Problem to work on: Please write out the final portion of the records below exactly: the line containing "Return every road", every line after it, and nothing else.

Supplied records:
■ ■ ■ ■ ■ ■ ■
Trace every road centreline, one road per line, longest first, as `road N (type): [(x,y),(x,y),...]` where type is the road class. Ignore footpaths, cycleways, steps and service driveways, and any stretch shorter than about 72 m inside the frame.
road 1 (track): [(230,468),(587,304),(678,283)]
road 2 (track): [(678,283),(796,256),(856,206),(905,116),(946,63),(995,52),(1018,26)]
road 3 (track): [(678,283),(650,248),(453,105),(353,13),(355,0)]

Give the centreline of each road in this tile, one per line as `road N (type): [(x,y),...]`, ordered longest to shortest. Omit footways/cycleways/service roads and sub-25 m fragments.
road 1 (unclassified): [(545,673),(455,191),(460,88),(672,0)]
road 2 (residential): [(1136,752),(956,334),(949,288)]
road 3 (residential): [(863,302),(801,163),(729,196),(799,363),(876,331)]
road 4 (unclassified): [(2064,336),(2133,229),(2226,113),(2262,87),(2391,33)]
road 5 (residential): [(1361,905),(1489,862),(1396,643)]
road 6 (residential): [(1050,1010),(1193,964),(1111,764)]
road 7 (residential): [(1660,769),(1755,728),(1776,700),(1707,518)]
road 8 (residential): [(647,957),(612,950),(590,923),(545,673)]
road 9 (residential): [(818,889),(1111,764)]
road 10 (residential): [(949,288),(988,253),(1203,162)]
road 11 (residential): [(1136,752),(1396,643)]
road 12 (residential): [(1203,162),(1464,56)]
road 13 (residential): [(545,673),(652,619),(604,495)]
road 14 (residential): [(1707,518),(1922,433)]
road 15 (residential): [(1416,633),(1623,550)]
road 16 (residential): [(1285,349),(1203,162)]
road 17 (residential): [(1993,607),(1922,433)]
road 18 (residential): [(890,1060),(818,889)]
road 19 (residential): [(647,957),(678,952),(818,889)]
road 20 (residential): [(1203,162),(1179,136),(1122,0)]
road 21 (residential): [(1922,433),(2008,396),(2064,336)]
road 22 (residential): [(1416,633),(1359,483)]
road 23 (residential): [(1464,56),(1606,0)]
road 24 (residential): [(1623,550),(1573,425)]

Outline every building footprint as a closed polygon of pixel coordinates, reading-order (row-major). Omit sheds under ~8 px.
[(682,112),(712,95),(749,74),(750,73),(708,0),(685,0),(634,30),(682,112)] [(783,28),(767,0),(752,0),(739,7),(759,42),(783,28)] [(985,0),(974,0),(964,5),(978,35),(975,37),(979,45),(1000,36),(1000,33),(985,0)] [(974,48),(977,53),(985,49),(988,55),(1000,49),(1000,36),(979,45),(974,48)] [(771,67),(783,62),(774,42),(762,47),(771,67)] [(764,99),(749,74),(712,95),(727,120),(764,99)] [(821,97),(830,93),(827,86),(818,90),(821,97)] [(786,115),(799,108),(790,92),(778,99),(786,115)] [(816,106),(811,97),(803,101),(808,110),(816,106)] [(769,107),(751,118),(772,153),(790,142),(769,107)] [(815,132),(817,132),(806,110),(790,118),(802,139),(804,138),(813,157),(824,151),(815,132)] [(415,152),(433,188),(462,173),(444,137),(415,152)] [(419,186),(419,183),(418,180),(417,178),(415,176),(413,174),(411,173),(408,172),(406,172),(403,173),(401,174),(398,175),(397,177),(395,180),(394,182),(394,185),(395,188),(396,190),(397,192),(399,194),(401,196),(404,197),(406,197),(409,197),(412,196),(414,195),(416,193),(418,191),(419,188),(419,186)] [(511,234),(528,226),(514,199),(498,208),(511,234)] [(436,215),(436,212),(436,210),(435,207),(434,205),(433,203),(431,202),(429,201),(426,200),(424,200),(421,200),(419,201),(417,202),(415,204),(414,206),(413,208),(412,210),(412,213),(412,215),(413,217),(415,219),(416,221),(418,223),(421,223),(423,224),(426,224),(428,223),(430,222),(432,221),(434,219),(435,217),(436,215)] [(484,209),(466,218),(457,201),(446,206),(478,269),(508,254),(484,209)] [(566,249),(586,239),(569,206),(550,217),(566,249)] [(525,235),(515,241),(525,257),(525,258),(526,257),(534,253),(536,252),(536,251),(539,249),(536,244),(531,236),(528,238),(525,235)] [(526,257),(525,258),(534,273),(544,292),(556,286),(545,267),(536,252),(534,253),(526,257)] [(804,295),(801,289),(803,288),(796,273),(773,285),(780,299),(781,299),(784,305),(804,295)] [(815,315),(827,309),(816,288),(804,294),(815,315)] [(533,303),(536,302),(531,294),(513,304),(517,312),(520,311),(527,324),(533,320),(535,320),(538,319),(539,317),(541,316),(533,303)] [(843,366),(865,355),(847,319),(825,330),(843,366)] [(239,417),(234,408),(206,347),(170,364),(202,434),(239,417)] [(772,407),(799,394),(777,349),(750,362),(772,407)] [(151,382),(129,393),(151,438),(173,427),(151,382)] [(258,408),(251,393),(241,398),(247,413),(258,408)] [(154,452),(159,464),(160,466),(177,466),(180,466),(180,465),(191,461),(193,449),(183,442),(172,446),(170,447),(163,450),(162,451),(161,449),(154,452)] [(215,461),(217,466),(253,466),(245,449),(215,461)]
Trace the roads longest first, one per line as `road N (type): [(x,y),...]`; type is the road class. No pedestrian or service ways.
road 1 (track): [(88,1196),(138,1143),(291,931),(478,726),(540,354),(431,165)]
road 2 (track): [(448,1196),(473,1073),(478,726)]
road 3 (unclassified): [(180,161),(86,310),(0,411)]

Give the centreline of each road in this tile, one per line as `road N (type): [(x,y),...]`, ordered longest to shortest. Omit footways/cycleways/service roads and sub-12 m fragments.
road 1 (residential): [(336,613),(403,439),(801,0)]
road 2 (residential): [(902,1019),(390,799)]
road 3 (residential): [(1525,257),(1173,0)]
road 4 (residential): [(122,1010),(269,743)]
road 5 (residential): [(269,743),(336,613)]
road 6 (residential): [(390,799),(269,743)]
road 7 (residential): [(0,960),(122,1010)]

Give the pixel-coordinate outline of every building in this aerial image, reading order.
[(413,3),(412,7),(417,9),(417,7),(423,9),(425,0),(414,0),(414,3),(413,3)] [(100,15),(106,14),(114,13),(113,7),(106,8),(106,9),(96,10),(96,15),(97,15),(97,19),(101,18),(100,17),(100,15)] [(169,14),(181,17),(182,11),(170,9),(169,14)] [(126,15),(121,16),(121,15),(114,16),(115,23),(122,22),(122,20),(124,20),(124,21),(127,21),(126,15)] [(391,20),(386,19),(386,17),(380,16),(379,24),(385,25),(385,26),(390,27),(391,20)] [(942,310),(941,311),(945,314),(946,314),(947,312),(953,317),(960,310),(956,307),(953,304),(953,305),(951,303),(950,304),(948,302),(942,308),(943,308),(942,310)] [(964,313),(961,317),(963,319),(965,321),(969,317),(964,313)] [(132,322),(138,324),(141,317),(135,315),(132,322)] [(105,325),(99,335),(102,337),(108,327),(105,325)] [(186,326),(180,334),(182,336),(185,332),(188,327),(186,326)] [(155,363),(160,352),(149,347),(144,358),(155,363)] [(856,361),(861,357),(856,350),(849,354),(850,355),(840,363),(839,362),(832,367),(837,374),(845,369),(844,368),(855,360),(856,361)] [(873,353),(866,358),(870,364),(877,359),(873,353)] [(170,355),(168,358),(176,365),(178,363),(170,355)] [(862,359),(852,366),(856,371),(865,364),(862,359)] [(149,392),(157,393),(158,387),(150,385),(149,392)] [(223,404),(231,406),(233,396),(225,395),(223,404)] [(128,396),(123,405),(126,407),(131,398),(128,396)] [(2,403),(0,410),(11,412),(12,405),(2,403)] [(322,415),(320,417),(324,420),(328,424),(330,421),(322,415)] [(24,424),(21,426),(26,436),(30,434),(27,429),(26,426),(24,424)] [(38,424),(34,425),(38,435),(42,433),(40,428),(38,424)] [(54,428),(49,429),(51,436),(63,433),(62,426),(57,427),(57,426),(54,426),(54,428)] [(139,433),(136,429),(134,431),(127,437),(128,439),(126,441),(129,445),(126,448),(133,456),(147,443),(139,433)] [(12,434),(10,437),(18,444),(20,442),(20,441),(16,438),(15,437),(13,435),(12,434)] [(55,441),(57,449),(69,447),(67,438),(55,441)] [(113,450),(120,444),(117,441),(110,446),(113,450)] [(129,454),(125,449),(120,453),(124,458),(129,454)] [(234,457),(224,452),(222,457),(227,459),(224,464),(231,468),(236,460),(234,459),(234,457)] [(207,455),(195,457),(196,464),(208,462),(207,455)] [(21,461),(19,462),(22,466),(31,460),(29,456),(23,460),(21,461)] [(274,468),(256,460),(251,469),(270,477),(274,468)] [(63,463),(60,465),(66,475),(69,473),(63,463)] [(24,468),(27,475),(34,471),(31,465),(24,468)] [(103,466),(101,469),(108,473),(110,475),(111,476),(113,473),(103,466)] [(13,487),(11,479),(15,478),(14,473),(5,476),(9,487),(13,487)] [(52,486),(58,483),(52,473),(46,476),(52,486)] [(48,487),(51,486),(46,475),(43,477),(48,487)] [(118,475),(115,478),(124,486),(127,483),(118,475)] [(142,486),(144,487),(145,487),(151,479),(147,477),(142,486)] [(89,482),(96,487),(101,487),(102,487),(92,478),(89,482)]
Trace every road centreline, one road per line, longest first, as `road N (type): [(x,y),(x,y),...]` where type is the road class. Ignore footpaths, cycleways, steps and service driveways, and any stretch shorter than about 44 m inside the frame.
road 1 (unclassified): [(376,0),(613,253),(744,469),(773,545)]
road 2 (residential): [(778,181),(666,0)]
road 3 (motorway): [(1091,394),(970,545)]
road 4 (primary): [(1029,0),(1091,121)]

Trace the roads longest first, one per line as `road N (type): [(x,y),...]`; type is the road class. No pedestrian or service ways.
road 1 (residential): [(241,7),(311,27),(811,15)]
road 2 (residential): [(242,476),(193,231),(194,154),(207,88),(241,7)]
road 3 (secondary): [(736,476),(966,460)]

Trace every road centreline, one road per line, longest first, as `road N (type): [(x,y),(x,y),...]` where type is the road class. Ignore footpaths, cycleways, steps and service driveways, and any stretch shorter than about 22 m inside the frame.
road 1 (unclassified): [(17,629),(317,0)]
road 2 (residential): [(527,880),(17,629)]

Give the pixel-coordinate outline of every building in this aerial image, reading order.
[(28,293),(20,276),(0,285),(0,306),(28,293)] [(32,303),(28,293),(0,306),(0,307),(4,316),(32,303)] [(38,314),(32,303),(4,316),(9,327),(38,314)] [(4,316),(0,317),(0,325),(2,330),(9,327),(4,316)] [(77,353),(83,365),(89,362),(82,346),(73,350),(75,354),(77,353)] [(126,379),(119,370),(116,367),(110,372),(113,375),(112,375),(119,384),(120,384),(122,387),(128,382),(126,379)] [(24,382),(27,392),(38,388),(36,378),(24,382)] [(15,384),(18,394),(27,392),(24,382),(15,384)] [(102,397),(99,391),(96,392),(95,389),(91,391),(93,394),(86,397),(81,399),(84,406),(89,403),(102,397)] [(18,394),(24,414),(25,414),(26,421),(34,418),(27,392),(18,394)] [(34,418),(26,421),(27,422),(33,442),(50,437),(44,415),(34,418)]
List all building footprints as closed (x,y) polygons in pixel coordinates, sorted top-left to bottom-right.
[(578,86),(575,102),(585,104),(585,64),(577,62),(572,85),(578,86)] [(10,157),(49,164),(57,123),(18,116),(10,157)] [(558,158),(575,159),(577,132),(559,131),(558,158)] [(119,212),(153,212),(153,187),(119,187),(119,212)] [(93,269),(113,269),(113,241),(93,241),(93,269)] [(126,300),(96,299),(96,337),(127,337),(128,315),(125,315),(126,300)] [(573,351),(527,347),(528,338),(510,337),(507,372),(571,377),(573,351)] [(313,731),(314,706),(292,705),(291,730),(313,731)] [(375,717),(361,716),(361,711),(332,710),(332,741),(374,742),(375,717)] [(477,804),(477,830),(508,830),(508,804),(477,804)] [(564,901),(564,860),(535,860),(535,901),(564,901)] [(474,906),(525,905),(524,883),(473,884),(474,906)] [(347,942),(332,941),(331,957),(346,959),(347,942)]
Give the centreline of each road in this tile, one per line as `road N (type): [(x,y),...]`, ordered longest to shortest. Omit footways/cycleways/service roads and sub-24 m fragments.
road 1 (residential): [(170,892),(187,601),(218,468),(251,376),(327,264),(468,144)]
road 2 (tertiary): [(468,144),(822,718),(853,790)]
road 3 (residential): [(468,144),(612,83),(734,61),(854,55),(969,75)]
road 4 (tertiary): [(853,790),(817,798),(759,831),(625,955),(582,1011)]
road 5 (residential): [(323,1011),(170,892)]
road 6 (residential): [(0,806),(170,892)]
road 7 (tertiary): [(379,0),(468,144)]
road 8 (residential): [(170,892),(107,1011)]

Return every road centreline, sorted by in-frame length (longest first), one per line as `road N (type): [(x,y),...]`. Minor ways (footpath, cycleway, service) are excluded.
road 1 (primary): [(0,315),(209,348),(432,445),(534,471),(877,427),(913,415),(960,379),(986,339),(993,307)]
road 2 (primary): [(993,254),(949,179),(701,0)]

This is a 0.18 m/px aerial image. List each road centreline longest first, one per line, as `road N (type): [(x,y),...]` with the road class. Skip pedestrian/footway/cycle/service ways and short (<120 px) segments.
■ ■ ■ ■ ■ ■ ■
Answer:
Return every road centreline, sorted by in-frame length (longest first), one per line as `road N (type): [(x,y),...]`. Minor ways (footpath, cycleway, service) are excluded.
road 1 (primary): [(0,315),(209,348),(432,445),(534,471),(877,427),(913,415),(960,379),(986,339),(993,307)]
road 2 (primary): [(993,254),(949,179),(701,0)]

This is a 0.18 m/px aerial image. List each road centreline longest first, one per line, as `road N (type): [(x,y),...]` with the road class. Skip pedestrian/footway/cycle/service ways and short (<120 px) segments.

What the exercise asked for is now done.